╭─ Materials provided

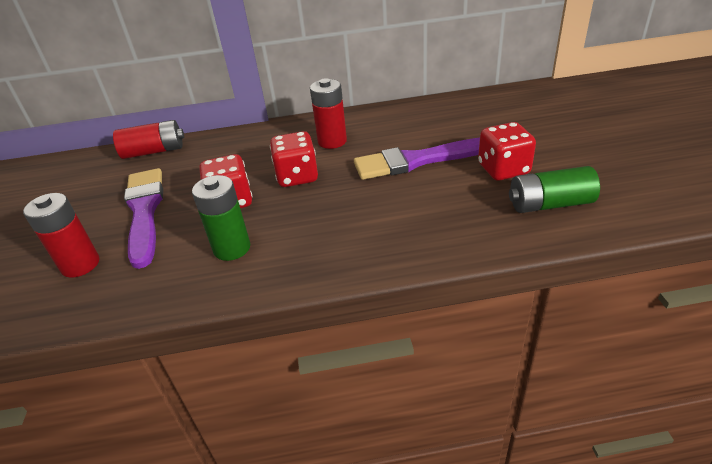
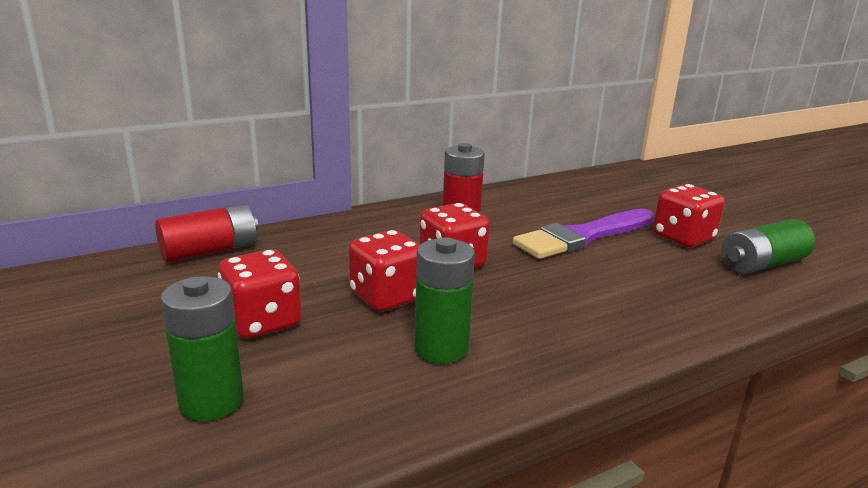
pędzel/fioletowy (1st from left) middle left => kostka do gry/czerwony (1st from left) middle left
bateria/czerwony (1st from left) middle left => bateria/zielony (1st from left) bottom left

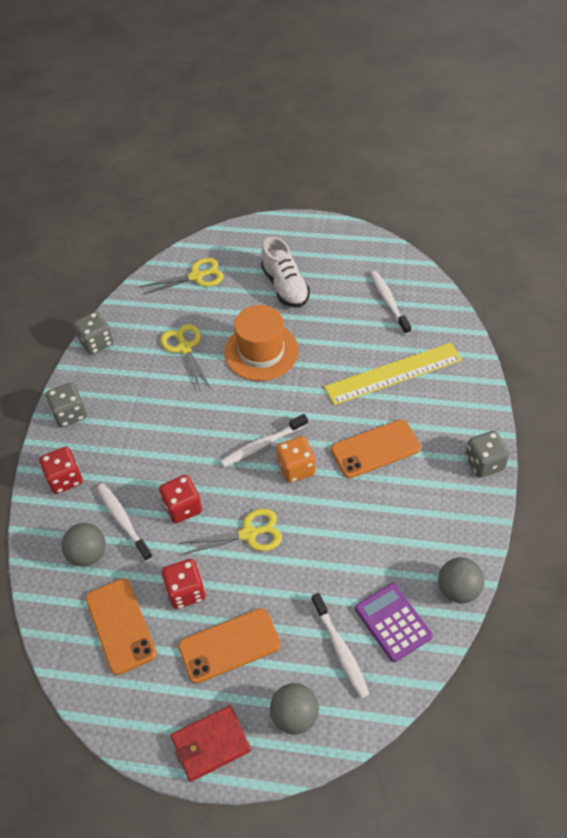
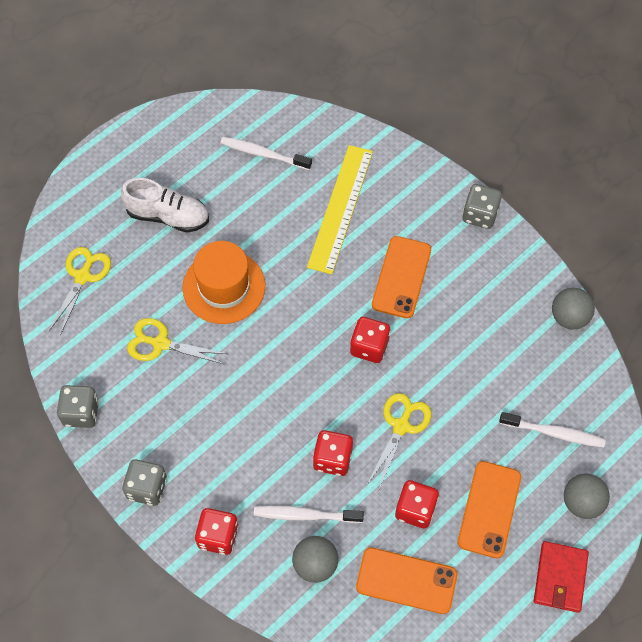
szczoteczka do zębów/biały (2nd from left) centre => nothing
kalkulator/fioletowy bottom right => nothing
kostka do gry/pomarańczowy centre => kostka do gry/czerwony (3rd from left) centre

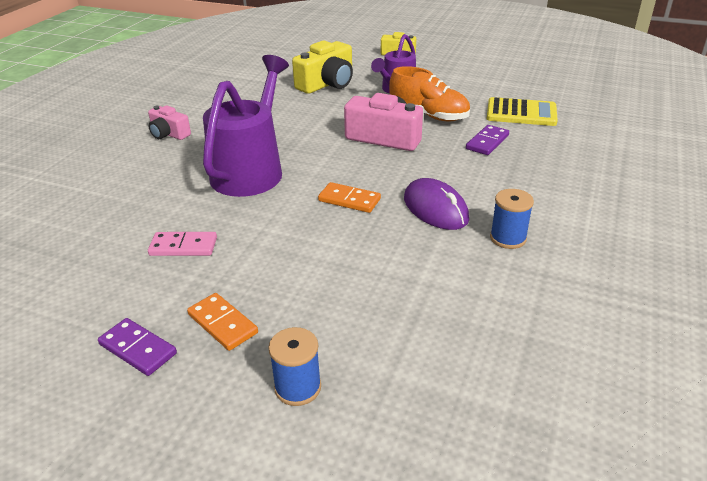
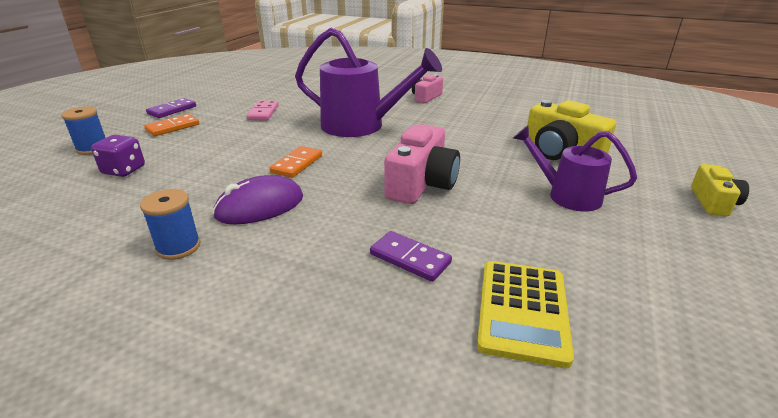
but/pomarańczowy top centre => nothing
nothing => kostka do gry/fioletowy middle left

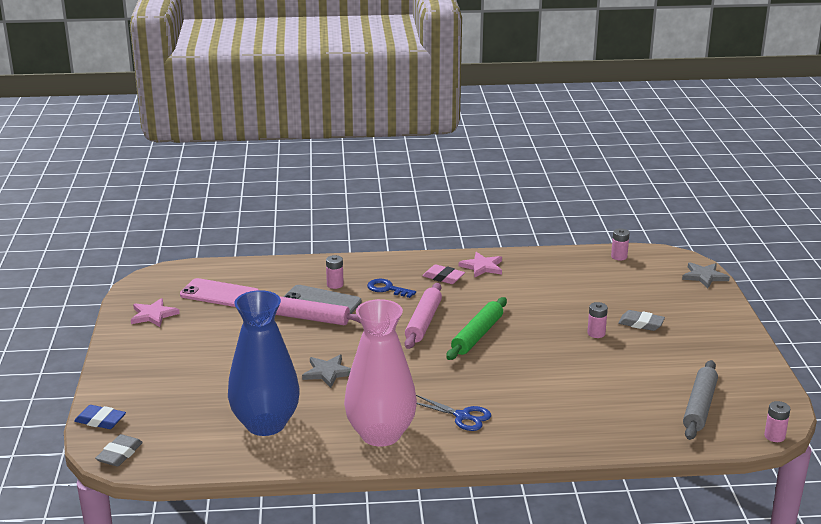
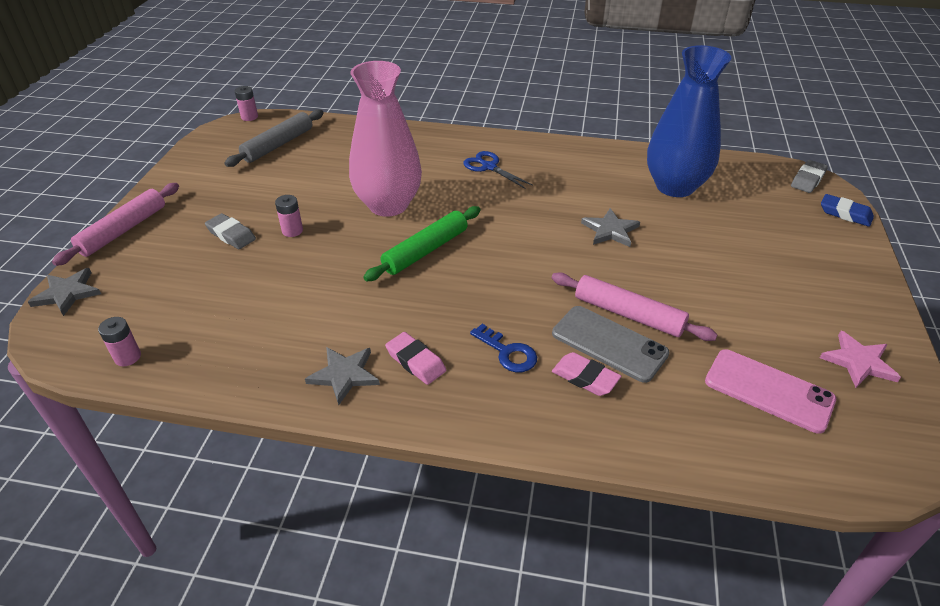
wazon/różowy bottom centre => wazon/różowy top centre, move
wałek do ciasta/różowy (2nd from left in the first image) centre => wałek do ciasta/różowy (1st from left) middle left, move
bateria/różowy (1st from left) centre => gumka do mazania/różowy (2nd from left) centre
gwiazda/różowy (2nd from left) centre => gwiazda/szary (2nd from left) centre

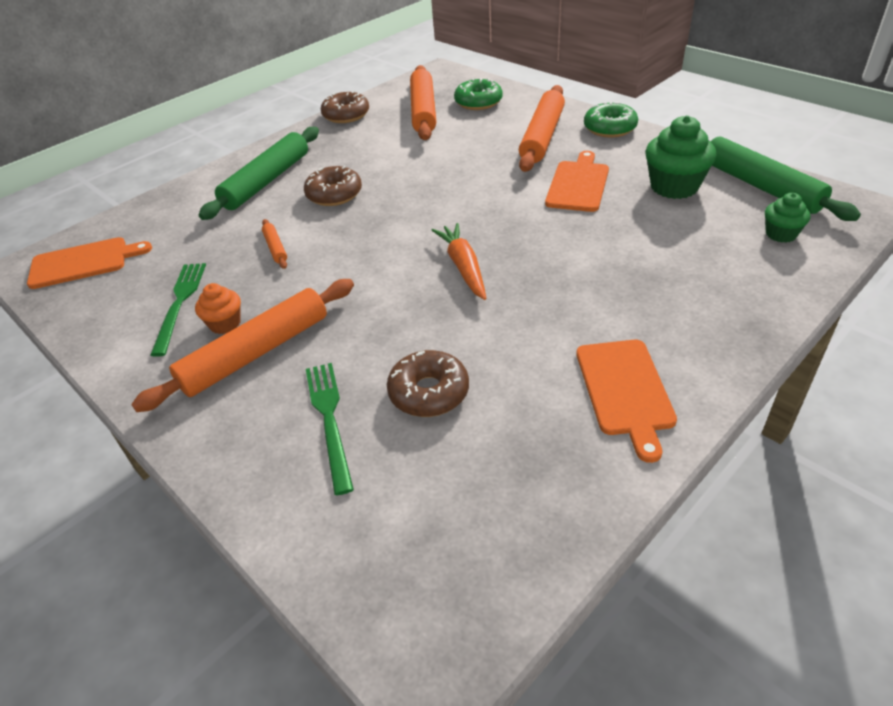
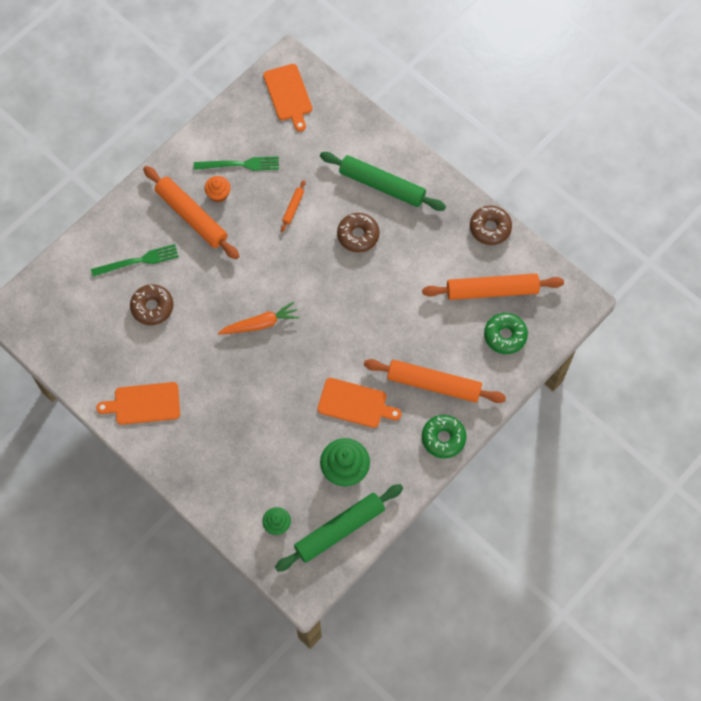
wałek do ciasta/pomarańczowy (2nd from left) middle left => wałek do ciasta/pomarańczowy (2nd from left) top centre, 45 degrees counterclockwise

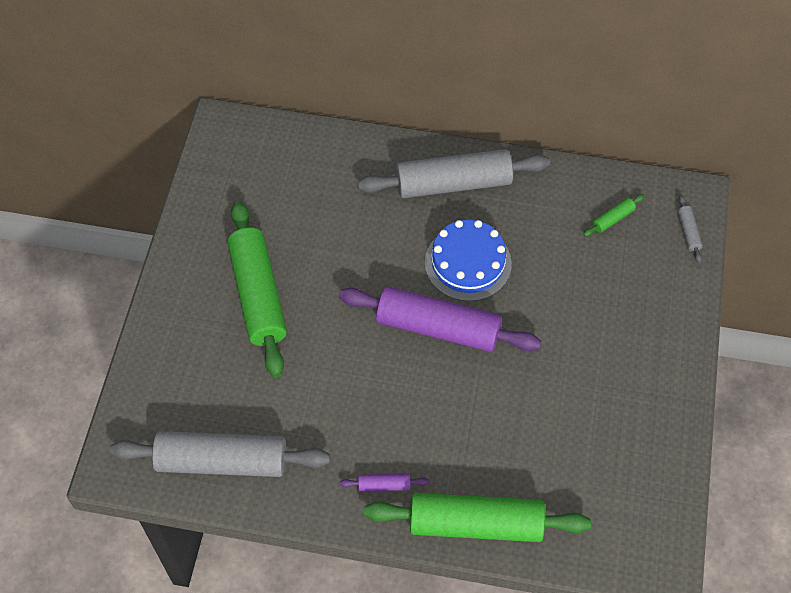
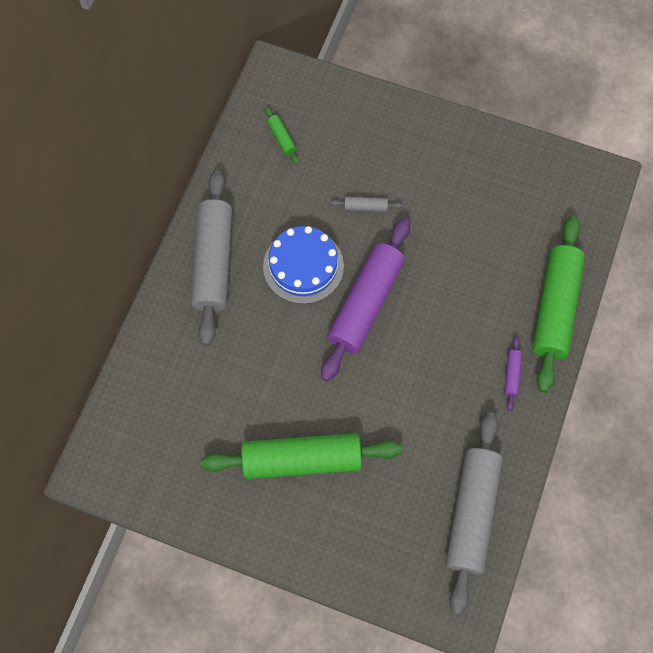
wałek do ciasta/szary (3rd from left in the first image) middle right => wałek do ciasta/szary (2nd from left) top centre, move

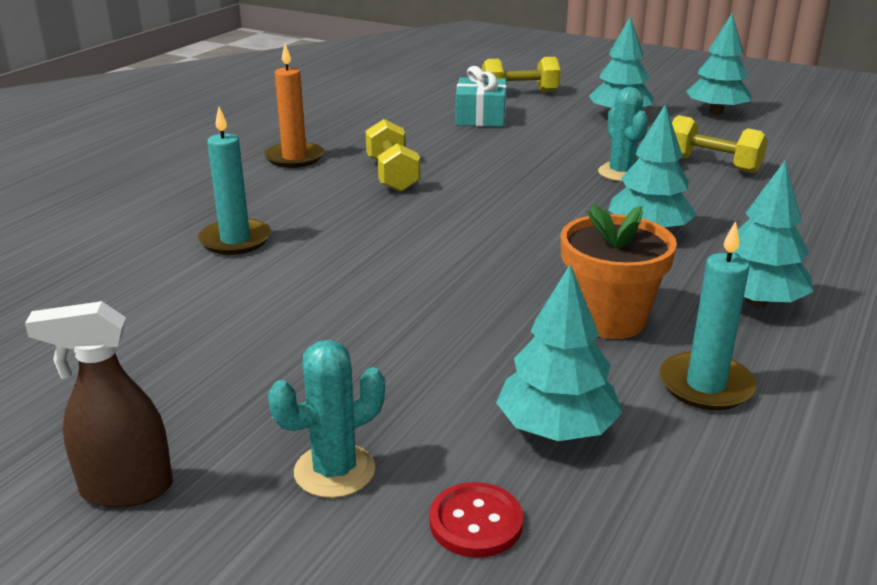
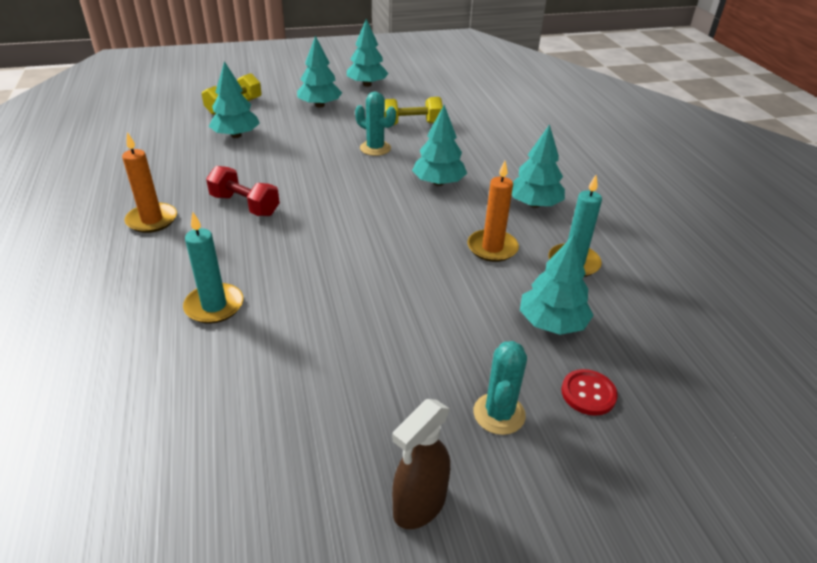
prezent/turkusowy top centre => drzewko/turkusowy (1st from left) top left
doniczka/pomarańczowy middle right => świeca/pomarańczowy (2nd from left) centre
hantel/żółty (1st from left) top centre => hantel/czerwony middle left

╰─

### Your instructions
Your reply should consist only of the lines running from the line with "wałek do ciasta/szary (3rd" to the end of the entries, both included, copied exactly and without any pictures.

### Expected answer
wałek do ciasta/szary (3rd from left in the first image) middle right => wałek do ciasta/szary (2nd from left) top centre, move

prezent/turkusowy top centre => drzewko/turkusowy (1st from left) top left
doniczka/pomarańczowy middle right => świeca/pomarańczowy (2nd from left) centre
hantel/żółty (1st from left) top centre => hantel/czerwony middle left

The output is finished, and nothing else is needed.